Nothing outside the range below should be printed. Output exactly the lines from the line with "yellow egg: [73,370,164,435]" to the line with "yellow phone: [331,228,428,276]", both included.

**Dataset records:**
========
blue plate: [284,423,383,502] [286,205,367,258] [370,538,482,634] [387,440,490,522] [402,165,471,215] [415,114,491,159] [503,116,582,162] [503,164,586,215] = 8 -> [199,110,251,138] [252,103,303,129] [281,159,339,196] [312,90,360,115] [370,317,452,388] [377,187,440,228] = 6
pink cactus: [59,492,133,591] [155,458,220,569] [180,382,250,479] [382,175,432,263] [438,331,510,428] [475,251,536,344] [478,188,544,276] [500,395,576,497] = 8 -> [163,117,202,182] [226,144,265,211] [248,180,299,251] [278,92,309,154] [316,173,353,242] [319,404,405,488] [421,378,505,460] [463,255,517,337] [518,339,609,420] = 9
========
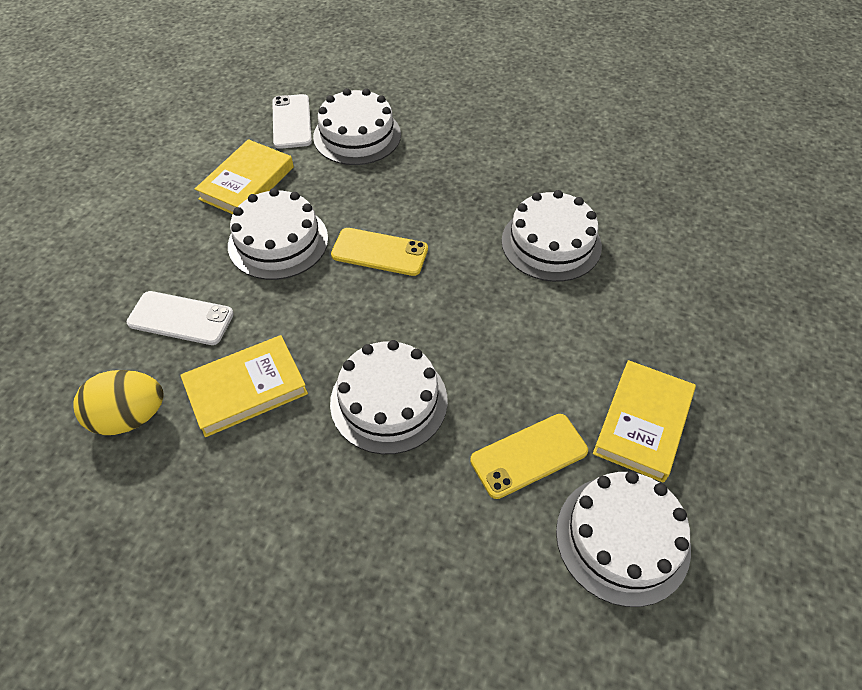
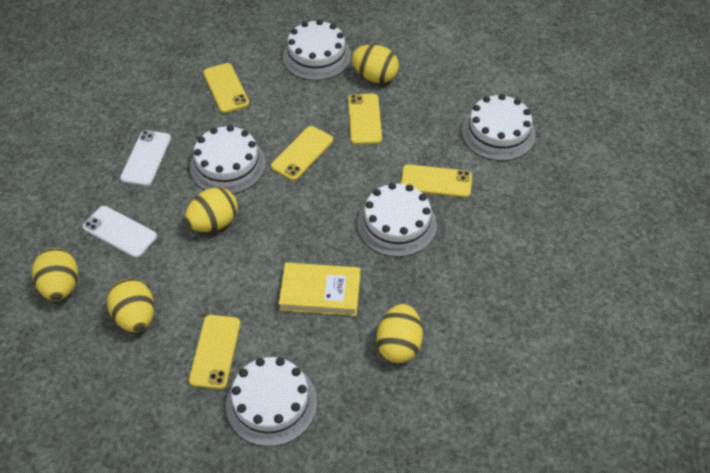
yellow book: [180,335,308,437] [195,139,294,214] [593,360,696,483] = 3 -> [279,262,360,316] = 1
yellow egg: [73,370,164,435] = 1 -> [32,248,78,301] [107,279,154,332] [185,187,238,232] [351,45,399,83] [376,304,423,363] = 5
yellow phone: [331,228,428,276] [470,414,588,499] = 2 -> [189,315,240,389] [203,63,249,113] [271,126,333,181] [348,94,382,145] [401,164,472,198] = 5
========
**Reply:**
yellow egg: [73,370,164,435] = 1 -> [32,248,78,301] [107,279,154,332] [185,187,238,232] [351,45,399,83] [376,304,423,363] = 5
yellow phone: [331,228,428,276] [470,414,588,499] = 2 -> [189,315,240,389] [203,63,249,113] [271,126,333,181] [348,94,382,145] [401,164,472,198] = 5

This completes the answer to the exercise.